**Task to carry out**
Could you repeat the records below exactly, leaving the pictures out?

[Object state comparisons]
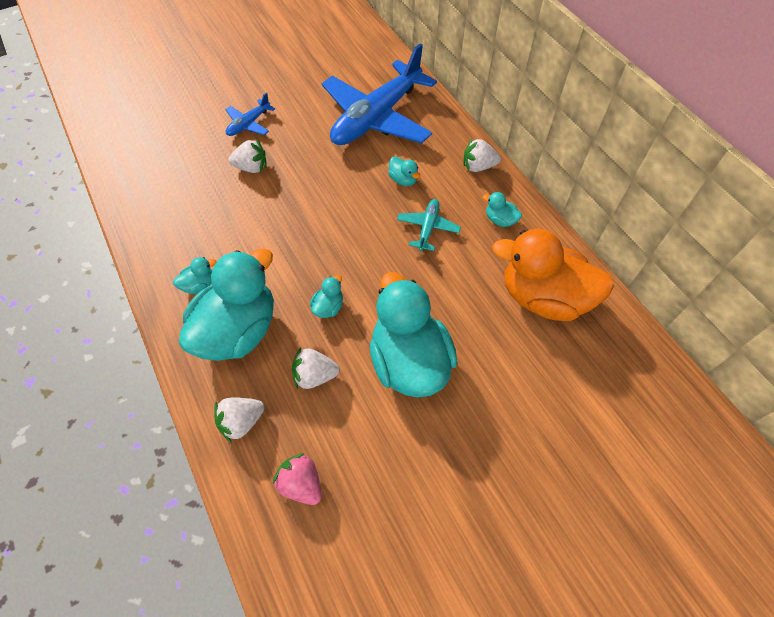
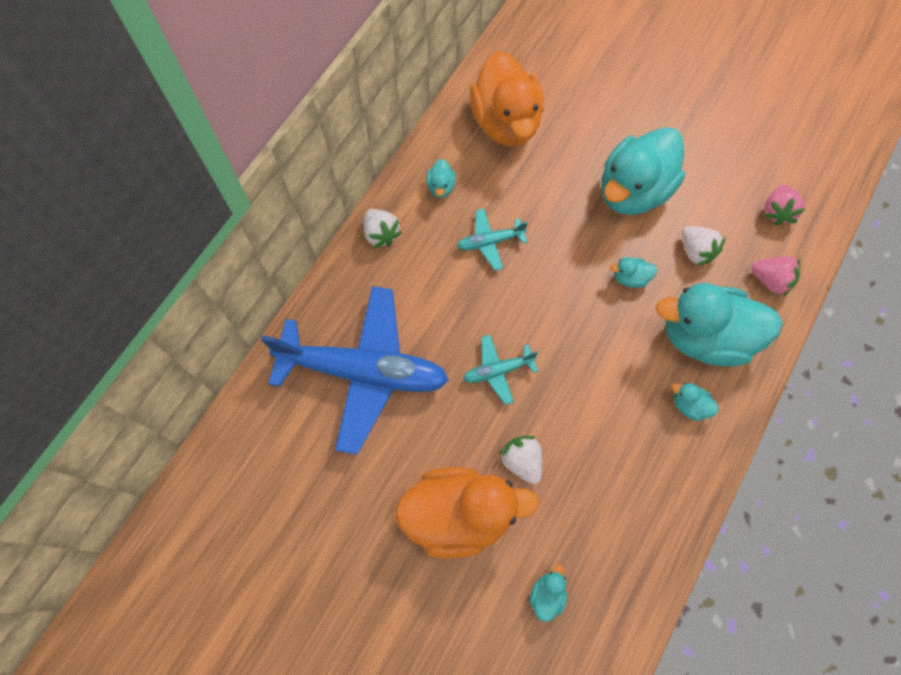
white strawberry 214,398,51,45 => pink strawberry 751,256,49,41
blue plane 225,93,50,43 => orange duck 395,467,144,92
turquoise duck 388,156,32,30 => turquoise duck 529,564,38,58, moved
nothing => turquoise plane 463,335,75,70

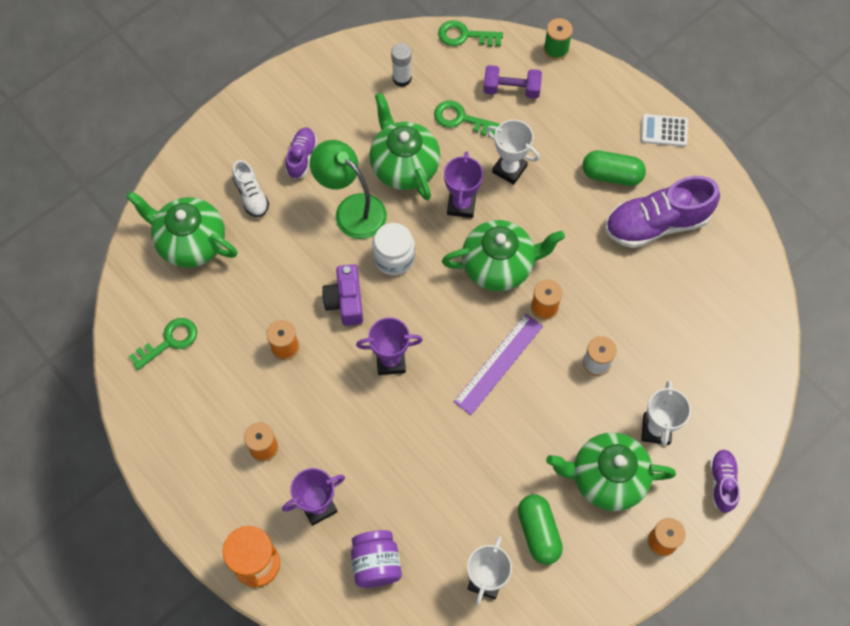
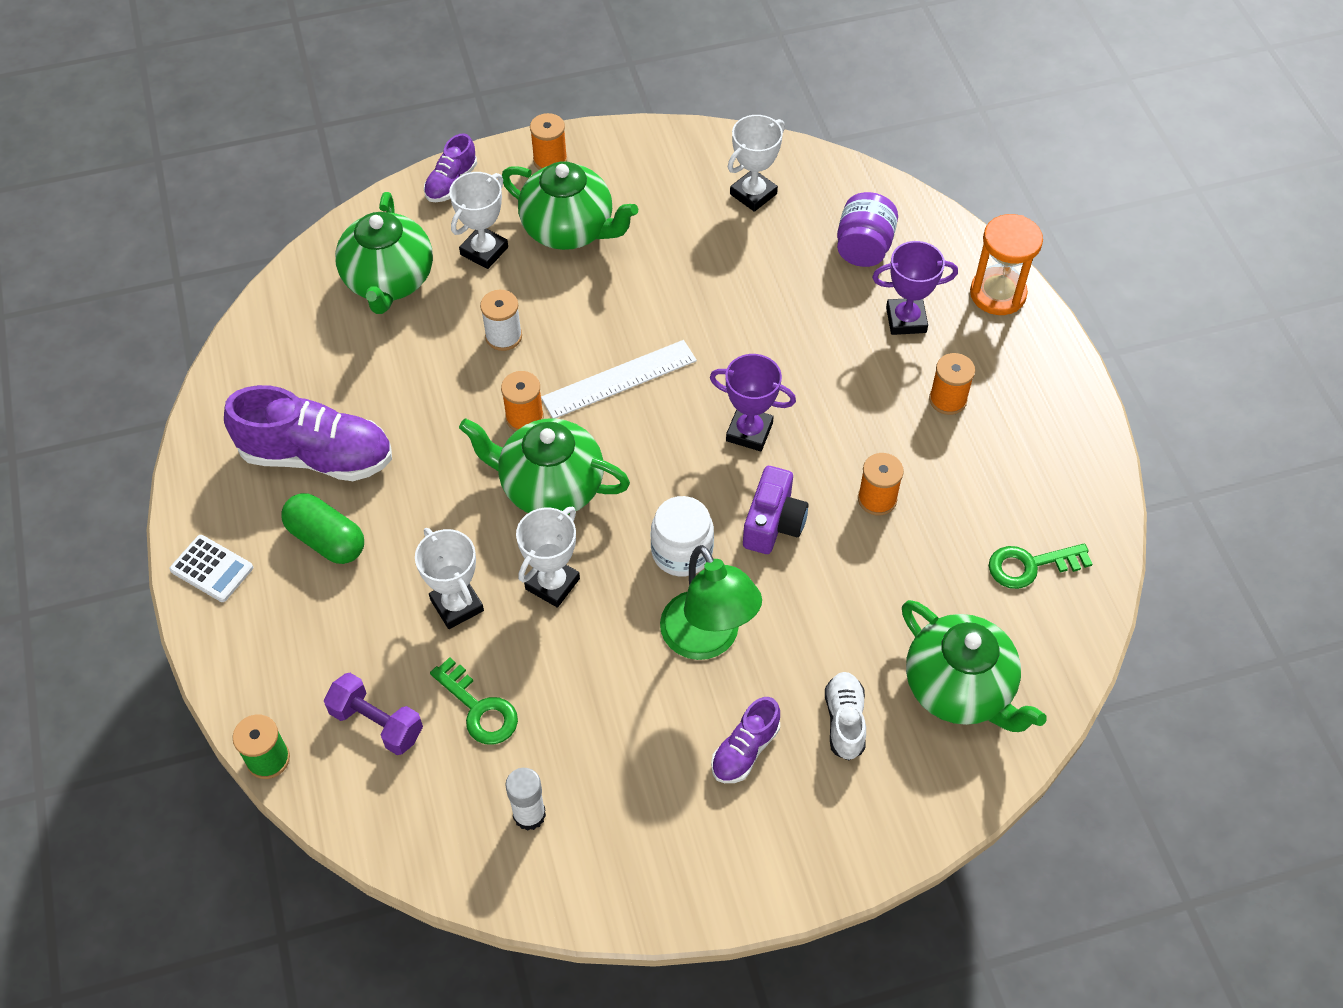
green teapot 369,93,71,107 => green teapot 335,192,98,122, moved
green key 438,20,65,27 => nothing
purple trophy 444,151,39,67 => white trophy 516,506,64,102
purple ruler 454,314,89,101 => white ruler 541,340,156,78
green capsule 518,494,45,71 => nothing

**Answer to this task**
white strawberry 214,398,51,45 => pink strawberry 751,256,49,41
blue plane 225,93,50,43 => orange duck 395,467,144,92
turquoise duck 388,156,32,30 => turquoise duck 529,564,38,58, moved
nothing => turquoise plane 463,335,75,70

green teapot 369,93,71,107 => green teapot 335,192,98,122, moved
green key 438,20,65,27 => nothing
purple trophy 444,151,39,67 => white trophy 516,506,64,102
purple ruler 454,314,89,101 => white ruler 541,340,156,78
green capsule 518,494,45,71 => nothing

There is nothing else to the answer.